(Scene comparison data)

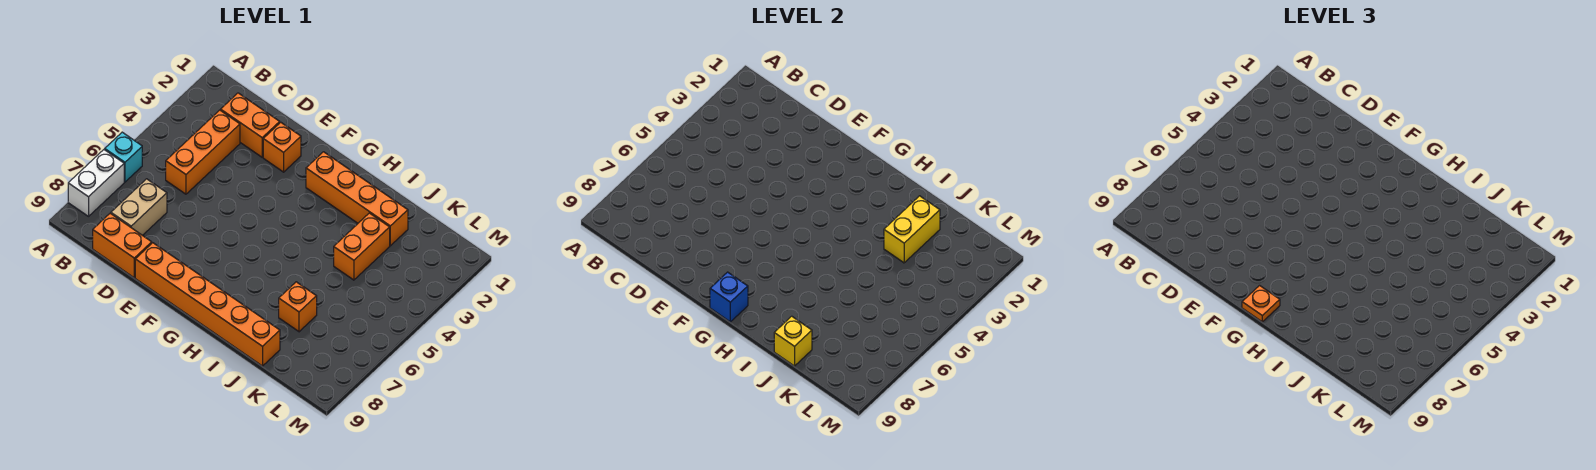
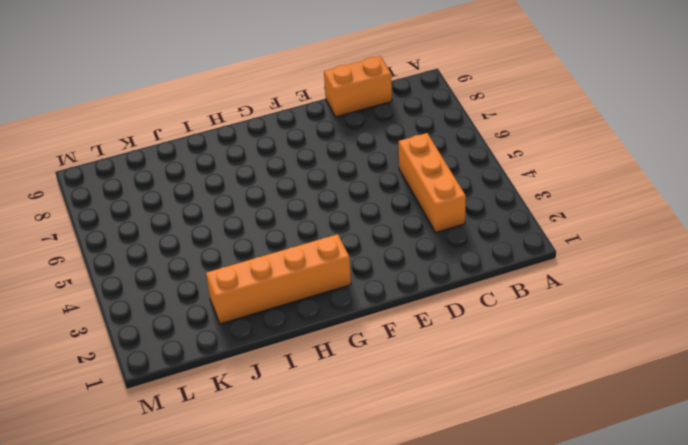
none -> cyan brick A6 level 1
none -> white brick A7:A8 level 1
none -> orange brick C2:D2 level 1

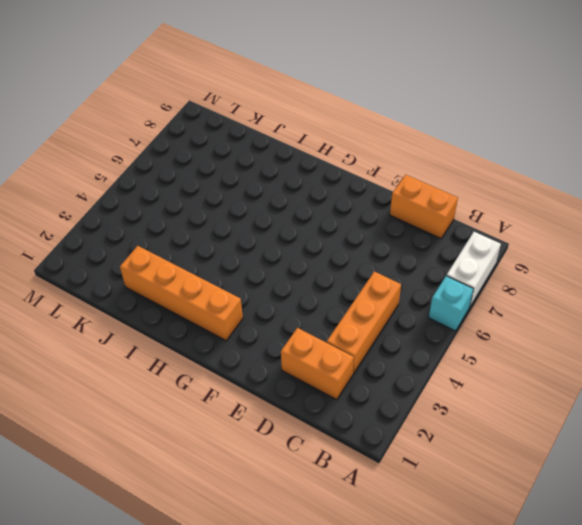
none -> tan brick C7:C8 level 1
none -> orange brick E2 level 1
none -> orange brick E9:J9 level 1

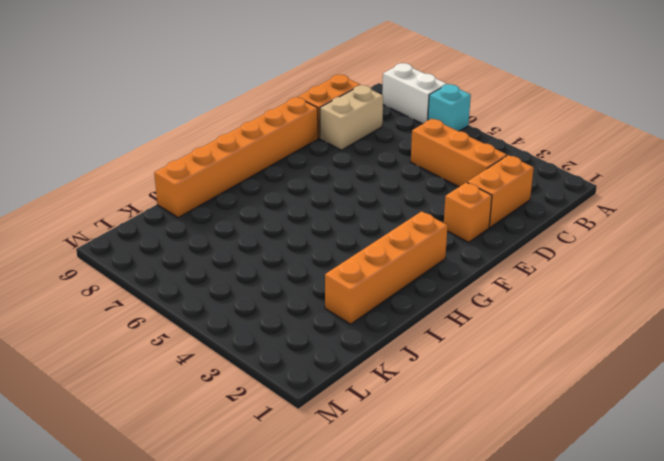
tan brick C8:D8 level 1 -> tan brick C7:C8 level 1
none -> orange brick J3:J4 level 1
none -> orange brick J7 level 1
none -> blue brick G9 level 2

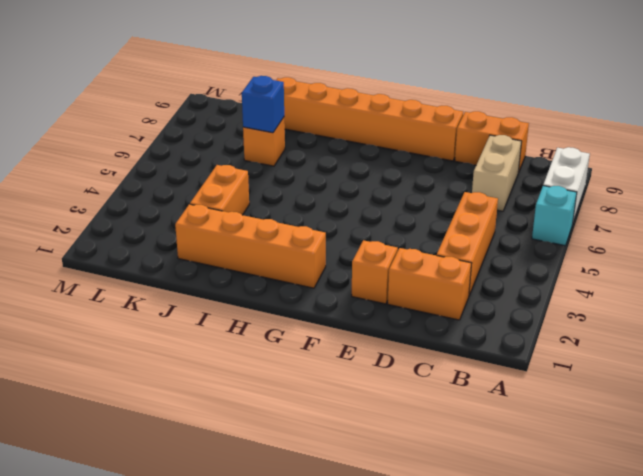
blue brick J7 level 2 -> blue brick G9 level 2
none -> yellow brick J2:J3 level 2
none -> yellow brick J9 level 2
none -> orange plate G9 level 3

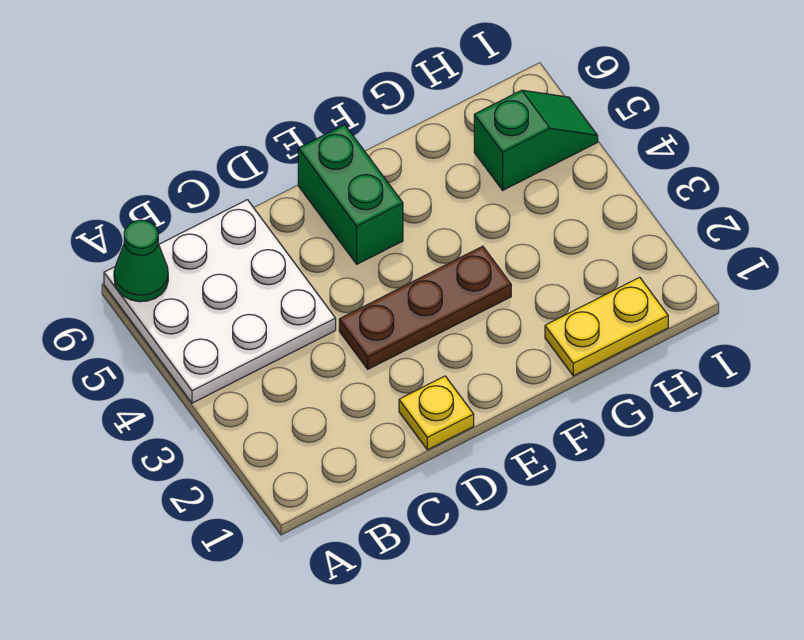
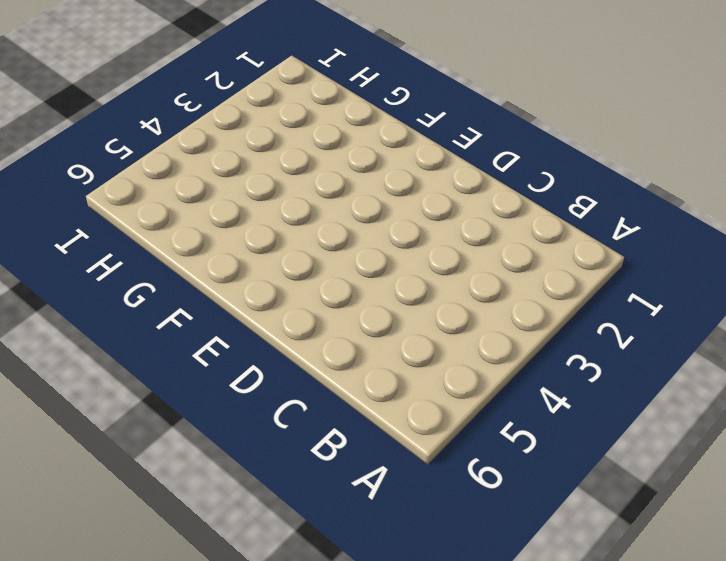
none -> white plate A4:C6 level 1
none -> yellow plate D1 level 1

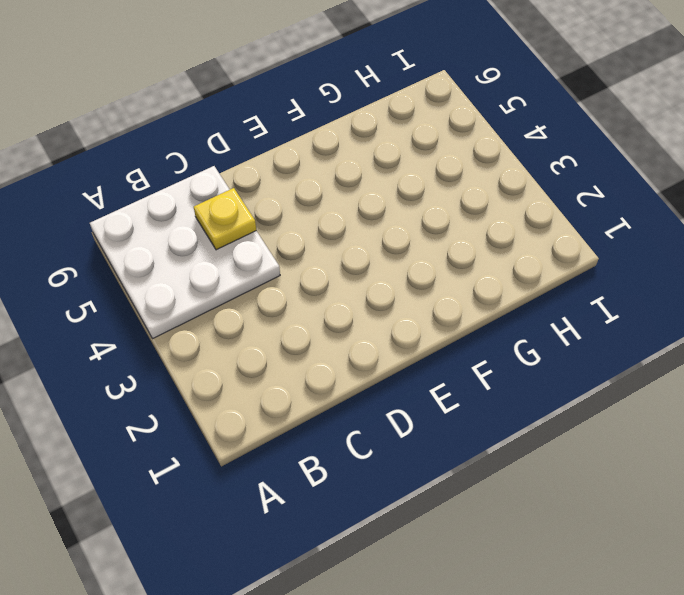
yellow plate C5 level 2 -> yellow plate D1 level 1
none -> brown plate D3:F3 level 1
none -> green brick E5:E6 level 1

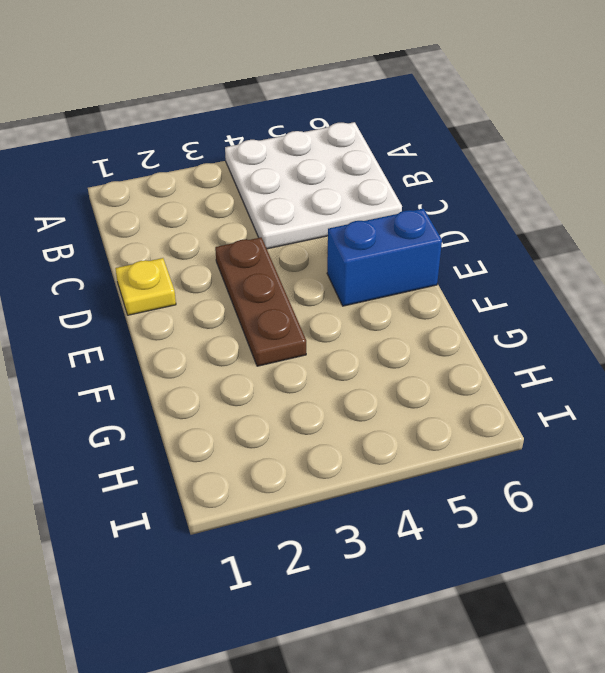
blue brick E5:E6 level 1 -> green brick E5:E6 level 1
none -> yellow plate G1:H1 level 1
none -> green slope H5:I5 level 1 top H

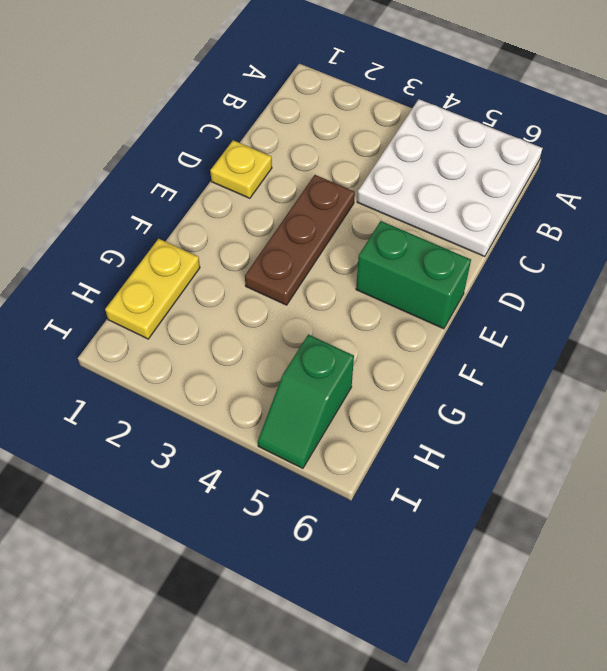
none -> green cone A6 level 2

**Problem to work on**
Your copy should match every record exactly and contain no pictures.

**Solution to the exercise**
none -> cyan brick A6 level 1
none -> white brick A7:A8 level 1
none -> orange brick C2:D2 level 1

none -> tan brick C7:C8 level 1
none -> orange brick E2 level 1
none -> orange brick E9:J9 level 1

tan brick C8:D8 level 1 -> tan brick C7:C8 level 1
none -> orange brick J3:J4 level 1
none -> orange brick J7 level 1
none -> blue brick G9 level 2

blue brick J7 level 2 -> blue brick G9 level 2
none -> yellow brick J2:J3 level 2
none -> yellow brick J9 level 2
none -> orange plate G9 level 3

none -> white plate A4:C6 level 1
none -> yellow plate D1 level 1

yellow plate C5 level 2 -> yellow plate D1 level 1
none -> brown plate D3:F3 level 1
none -> green brick E5:E6 level 1

blue brick E5:E6 level 1 -> green brick E5:E6 level 1
none -> yellow plate G1:H1 level 1
none -> green slope H5:I5 level 1 top H

none -> green cone A6 level 2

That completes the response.